> **Your goal**
Copy out the items below word for word, from the first line through the line containing "Seville: 11:25 -> 11:23", with that line included.

> **Provided data**
==============================

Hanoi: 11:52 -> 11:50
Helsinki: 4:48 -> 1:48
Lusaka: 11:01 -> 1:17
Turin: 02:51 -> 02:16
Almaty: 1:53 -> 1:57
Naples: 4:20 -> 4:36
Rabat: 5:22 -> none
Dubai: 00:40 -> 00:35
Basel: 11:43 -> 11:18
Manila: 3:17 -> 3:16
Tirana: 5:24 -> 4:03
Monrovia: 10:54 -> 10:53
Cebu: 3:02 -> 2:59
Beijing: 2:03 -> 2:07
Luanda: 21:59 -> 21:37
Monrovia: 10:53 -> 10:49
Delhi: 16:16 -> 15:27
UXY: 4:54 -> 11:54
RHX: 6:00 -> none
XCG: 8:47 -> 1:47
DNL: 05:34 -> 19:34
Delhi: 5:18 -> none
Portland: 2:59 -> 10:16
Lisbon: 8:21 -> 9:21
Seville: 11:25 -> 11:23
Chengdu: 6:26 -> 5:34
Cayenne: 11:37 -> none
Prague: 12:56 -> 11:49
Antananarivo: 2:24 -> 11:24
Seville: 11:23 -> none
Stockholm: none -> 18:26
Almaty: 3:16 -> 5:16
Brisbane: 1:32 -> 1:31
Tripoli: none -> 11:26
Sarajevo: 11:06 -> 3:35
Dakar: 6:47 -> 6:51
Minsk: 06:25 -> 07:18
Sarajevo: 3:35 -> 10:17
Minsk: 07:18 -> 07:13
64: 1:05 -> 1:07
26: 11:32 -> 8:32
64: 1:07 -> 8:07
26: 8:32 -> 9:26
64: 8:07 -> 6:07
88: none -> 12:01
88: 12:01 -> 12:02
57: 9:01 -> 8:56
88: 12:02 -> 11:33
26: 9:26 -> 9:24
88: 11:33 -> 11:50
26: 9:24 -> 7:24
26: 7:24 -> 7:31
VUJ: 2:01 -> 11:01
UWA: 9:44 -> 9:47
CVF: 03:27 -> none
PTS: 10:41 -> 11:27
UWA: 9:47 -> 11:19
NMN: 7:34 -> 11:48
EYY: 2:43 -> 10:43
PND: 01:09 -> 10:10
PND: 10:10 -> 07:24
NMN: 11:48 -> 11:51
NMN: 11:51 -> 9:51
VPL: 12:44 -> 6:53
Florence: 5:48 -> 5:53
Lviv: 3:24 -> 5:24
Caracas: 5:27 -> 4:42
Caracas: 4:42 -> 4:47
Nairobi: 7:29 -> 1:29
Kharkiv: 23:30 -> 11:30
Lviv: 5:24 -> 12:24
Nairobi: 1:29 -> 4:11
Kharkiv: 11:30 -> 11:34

==============================

> **Solution below**
Hanoi: 11:52 -> 11:50
Helsinki: 4:48 -> 1:48
Lusaka: 11:01 -> 1:17
Turin: 02:51 -> 02:16
Almaty: 1:53 -> 1:57
Naples: 4:20 -> 4:36
Rabat: 5:22 -> none
Dubai: 00:40 -> 00:35
Basel: 11:43 -> 11:18
Manila: 3:17 -> 3:16
Tirana: 5:24 -> 4:03
Monrovia: 10:54 -> 10:53
Cebu: 3:02 -> 2:59
Beijing: 2:03 -> 2:07
Luanda: 21:59 -> 21:37
Monrovia: 10:53 -> 10:49
Delhi: 16:16 -> 15:27
UXY: 4:54 -> 11:54
RHX: 6:00 -> none
XCG: 8:47 -> 1:47
DNL: 05:34 -> 19:34
Delhi: 5:18 -> none
Portland: 2:59 -> 10:16
Lisbon: 8:21 -> 9:21
Seville: 11:25 -> 11:23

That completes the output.